-- EXERCISE PROMPT --
Scan the entries below and extract each line with the word "drum" in it.
---- INPUT MATERIAL
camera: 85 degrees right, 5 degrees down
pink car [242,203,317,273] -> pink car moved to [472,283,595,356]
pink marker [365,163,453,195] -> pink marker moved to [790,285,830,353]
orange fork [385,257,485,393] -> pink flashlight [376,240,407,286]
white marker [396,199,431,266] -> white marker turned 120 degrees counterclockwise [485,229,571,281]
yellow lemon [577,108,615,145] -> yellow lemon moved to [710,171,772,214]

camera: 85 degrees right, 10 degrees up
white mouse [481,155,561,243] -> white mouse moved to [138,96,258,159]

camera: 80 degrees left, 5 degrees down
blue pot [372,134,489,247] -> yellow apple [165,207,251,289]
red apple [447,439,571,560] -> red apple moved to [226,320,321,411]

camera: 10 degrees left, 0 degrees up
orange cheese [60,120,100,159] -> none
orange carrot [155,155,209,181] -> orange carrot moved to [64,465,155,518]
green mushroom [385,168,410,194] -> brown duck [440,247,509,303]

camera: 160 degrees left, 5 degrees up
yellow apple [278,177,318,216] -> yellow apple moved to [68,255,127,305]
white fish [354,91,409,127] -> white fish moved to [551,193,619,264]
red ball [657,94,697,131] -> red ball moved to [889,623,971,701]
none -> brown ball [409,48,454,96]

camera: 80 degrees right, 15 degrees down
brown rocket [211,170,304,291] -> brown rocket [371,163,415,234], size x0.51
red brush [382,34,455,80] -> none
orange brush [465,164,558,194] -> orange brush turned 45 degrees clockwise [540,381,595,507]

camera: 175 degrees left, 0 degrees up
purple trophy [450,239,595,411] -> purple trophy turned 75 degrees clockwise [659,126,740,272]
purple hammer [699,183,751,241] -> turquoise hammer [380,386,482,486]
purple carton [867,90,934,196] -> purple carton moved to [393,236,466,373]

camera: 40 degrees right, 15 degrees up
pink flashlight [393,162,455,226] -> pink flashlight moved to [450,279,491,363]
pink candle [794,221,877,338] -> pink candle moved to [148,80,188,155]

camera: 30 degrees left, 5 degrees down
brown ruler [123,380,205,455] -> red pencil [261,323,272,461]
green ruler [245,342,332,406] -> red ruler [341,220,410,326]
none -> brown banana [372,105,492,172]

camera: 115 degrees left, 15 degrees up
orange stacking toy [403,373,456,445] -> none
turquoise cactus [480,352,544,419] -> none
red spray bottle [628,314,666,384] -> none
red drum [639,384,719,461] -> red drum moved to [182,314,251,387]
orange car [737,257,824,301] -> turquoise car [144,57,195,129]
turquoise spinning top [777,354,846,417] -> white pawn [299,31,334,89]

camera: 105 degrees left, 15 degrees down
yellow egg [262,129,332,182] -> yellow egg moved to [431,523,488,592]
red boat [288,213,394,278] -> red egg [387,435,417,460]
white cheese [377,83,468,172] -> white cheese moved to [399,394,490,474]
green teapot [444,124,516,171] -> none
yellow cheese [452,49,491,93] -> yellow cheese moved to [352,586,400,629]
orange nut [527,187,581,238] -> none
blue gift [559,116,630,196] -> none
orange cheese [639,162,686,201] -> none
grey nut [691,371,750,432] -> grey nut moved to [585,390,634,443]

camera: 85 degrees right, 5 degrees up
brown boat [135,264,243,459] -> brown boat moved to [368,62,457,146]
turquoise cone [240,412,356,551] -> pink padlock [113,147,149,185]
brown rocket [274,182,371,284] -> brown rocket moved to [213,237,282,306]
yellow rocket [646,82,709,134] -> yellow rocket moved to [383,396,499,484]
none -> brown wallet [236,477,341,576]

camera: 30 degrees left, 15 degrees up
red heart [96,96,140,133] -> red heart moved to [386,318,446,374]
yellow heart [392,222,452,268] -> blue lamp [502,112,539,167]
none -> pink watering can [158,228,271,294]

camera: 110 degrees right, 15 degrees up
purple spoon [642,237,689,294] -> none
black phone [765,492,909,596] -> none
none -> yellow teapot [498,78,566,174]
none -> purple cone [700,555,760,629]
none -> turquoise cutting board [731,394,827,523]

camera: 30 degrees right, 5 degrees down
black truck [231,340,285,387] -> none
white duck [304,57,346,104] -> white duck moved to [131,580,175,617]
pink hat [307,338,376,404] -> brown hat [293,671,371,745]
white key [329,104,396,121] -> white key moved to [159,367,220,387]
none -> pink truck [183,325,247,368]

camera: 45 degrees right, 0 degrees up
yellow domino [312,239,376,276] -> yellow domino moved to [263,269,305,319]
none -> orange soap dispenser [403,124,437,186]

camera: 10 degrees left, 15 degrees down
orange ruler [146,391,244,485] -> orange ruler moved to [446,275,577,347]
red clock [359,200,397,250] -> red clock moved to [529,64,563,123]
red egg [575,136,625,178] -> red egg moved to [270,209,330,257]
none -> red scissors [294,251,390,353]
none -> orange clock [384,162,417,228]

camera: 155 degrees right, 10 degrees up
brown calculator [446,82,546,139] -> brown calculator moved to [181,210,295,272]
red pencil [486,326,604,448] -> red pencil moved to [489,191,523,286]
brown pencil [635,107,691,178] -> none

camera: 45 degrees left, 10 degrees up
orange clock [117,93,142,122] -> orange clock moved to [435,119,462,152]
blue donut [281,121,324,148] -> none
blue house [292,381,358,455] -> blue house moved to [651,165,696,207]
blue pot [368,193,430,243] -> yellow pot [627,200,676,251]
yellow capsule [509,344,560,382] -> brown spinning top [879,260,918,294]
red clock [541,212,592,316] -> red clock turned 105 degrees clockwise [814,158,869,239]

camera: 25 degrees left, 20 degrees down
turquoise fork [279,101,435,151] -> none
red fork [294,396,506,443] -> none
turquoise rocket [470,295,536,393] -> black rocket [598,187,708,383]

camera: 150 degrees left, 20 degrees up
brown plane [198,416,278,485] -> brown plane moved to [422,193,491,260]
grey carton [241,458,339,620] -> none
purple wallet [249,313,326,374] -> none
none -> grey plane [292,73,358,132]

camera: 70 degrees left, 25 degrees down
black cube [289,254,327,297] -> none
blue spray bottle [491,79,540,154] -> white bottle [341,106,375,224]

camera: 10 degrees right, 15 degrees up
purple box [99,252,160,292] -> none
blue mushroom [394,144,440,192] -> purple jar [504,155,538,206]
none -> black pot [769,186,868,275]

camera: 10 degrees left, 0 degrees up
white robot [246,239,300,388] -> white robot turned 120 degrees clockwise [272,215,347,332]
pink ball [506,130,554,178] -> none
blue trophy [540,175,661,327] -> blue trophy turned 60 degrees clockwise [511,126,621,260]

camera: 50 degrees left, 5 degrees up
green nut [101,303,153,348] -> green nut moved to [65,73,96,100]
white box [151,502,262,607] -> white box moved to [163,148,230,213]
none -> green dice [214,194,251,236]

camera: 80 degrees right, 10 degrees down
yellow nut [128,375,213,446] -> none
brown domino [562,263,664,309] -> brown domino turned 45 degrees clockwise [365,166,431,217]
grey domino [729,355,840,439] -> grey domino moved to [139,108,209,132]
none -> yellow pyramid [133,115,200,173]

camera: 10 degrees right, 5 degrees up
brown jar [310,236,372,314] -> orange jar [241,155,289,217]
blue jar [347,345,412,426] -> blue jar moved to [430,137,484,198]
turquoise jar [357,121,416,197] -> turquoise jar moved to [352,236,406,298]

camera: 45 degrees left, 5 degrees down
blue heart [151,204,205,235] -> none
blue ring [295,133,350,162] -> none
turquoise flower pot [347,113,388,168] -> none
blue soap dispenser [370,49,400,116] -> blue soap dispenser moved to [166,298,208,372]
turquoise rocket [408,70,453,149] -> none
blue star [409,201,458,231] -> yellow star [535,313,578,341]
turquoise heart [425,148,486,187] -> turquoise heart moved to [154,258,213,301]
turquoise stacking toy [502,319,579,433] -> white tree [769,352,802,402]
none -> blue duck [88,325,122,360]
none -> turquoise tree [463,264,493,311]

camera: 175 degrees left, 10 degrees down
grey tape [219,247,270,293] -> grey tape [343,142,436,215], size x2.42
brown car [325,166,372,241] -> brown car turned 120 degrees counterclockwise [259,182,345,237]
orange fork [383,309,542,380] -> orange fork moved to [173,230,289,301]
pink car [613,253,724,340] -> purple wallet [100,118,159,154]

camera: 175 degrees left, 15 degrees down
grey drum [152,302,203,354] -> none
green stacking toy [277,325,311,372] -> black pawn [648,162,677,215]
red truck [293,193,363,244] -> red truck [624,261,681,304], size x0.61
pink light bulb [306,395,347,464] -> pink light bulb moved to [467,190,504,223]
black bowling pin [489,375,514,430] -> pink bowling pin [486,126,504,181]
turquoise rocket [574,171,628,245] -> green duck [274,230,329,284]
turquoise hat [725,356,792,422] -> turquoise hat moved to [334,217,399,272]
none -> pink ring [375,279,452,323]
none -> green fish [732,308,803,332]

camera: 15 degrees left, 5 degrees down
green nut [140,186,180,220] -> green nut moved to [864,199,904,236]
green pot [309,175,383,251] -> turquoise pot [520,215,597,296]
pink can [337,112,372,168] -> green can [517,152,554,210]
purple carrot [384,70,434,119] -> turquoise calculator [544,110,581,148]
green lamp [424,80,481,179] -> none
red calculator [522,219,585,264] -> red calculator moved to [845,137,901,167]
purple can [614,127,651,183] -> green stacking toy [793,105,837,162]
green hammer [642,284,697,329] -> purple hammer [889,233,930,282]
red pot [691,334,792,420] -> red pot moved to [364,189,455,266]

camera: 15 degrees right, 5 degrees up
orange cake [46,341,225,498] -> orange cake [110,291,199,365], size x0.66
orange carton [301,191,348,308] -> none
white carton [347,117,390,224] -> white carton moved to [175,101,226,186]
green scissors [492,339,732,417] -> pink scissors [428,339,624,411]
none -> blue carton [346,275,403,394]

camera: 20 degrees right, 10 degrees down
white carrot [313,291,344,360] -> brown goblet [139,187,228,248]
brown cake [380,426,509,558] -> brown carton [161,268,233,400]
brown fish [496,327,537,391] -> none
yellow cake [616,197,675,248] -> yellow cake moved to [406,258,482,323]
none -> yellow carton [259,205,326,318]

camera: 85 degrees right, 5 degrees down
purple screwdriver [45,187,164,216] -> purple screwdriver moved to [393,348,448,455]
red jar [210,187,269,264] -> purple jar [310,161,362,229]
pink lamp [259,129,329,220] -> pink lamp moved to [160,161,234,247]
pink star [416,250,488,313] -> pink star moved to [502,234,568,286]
--------
-- FINISHED TASK --
red drum [639,384,719,461] -> red drum moved to [182,314,251,387]
grey drum [152,302,203,354] -> none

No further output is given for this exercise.